BEGIN

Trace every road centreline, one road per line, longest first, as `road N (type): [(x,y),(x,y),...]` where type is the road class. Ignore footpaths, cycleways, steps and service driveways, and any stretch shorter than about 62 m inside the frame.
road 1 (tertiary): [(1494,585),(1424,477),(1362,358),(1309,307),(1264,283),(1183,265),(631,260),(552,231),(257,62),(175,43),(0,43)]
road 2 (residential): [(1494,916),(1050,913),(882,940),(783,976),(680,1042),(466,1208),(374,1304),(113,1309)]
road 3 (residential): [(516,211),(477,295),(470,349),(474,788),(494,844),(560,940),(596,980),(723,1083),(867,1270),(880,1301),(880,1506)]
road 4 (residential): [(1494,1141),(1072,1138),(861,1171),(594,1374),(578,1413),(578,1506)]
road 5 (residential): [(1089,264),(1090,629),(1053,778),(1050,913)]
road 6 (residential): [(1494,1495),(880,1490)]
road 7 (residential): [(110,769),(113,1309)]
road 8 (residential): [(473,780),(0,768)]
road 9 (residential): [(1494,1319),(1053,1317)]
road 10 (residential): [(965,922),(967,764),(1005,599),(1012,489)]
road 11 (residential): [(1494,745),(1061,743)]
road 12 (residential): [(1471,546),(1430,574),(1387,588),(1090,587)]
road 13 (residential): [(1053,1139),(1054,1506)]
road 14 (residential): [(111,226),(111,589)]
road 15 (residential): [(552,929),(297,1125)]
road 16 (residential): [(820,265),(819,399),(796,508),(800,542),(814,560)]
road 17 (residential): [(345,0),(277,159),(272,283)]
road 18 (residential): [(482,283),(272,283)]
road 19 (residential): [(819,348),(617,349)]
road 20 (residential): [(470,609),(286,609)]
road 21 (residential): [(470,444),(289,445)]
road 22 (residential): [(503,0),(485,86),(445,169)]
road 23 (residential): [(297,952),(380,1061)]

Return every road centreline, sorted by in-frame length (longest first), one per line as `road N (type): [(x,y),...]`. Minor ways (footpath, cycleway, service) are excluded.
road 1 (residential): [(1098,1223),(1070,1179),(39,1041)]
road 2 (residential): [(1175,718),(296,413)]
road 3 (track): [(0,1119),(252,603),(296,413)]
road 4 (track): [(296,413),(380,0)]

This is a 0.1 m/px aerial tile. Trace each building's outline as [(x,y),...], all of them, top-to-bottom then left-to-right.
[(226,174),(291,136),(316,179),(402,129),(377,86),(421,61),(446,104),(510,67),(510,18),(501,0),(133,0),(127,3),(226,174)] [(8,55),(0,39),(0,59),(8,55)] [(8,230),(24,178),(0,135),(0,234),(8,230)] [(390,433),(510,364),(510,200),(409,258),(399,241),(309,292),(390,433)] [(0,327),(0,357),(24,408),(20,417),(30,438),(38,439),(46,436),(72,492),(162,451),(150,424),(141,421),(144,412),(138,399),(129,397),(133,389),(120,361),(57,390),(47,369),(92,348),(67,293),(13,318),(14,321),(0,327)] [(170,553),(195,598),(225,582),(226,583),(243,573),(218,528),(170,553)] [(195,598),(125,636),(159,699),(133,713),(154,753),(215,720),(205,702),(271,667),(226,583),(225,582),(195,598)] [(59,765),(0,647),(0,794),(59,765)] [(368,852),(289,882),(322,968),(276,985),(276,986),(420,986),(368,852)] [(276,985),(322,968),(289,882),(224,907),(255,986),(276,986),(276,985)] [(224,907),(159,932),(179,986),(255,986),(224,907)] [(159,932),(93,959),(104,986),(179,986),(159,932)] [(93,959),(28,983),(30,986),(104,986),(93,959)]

END

Each line above needs to be returned exactly as it is.

Trace every road centreline, one road per line, longest first, as `road N (type): [(x,y),(x,y),...]` where type is the road class. Ignore footpaths, cycleways, steps and service driveways, and any stretch shorter than about 62 m inside the frame.
road 1 (tertiary): [(1494,585),(1424,477),(1362,358),(1309,307),(1264,283),(1183,265),(631,260),(552,231),(257,62),(175,43),(0,43)]
road 2 (residential): [(1494,916),(1050,913),(882,940),(783,976),(680,1042),(466,1208),(374,1304),(113,1309)]
road 3 (residential): [(516,211),(477,295),(470,349),(474,788),(494,844),(560,940),(596,980),(723,1083),(867,1270),(880,1301),(880,1506)]
road 4 (residential): [(1494,1141),(1072,1138),(861,1171),(594,1374),(578,1413),(578,1506)]
road 5 (residential): [(1089,264),(1090,629),(1053,778),(1050,913)]
road 6 (residential): [(1494,1495),(880,1490)]
road 7 (residential): [(110,769),(113,1309)]
road 8 (residential): [(473,780),(0,768)]
road 9 (residential): [(1494,1319),(1053,1317)]
road 10 (residential): [(965,922),(967,764),(1005,599),(1012,489)]
road 11 (residential): [(1494,745),(1061,743)]
road 12 (residential): [(1471,546),(1430,574),(1387,588),(1090,587)]
road 13 (residential): [(1053,1139),(1054,1506)]
road 14 (residential): [(111,226),(111,589)]
road 15 (residential): [(552,929),(297,1125)]
road 16 (residential): [(820,265),(819,399),(796,508),(800,542),(814,560)]
road 17 (residential): [(345,0),(277,159),(272,283)]
road 18 (residential): [(482,283),(272,283)]
road 19 (residential): [(819,348),(617,349)]
road 20 (residential): [(470,609),(286,609)]
road 21 (residential): [(470,444),(289,445)]
road 22 (residential): [(503,0),(485,86),(445,169)]
road 23 (residential): [(297,952),(380,1061)]

Return every road centreline, sorted by in-frame length (longest first), one per line as `road N (type): [(x,y),...]`. Minor ways (footpath, cycleway, service) are excluded.
road 1 (residential): [(1098,1223),(1070,1179),(39,1041)]
road 2 (residential): [(1175,718),(296,413)]
road 3 (track): [(0,1119),(252,603),(296,413)]
road 4 (track): [(296,413),(380,0)]

This is a 0.1 m/px aerial tile. Trace each building's outline as [(x,y),...], all of them, top-to-bottom then left-to-right.
[(226,174),(291,136),(316,179),(402,129),(377,86),(421,61),(446,104),(510,67),(510,18),(501,0),(133,0),(127,3),(226,174)] [(8,55),(0,39),(0,59),(8,55)] [(8,230),(24,178),(0,135),(0,234),(8,230)] [(390,433),(510,364),(510,200),(409,258),(399,241),(309,292),(390,433)] [(0,327),(0,357),(24,408),(20,417),(30,438),(38,439),(46,436),(72,492),(162,451),(150,424),(141,421),(144,412),(138,399),(129,397),(133,389),(120,361),(57,390),(47,369),(92,348),(67,293),(13,318),(14,321),(0,327)] [(170,553),(195,598),(225,582),(226,583),(243,573),(218,528),(170,553)] [(195,598),(125,636),(159,699),(133,713),(154,753),(215,720),(205,702),(271,667),(226,583),(225,582),(195,598)] [(59,765),(0,647),(0,794),(59,765)] [(368,852),(289,882),(322,968),(276,985),(276,986),(420,986),(368,852)] [(276,985),(322,968),(289,882),(224,907),(255,986),(276,986),(276,985)] [(224,907),(159,932),(179,986),(255,986),(224,907)] [(159,932),(93,959),(104,986),(179,986),(159,932)] [(93,959),(28,983),(30,986),(104,986),(93,959)]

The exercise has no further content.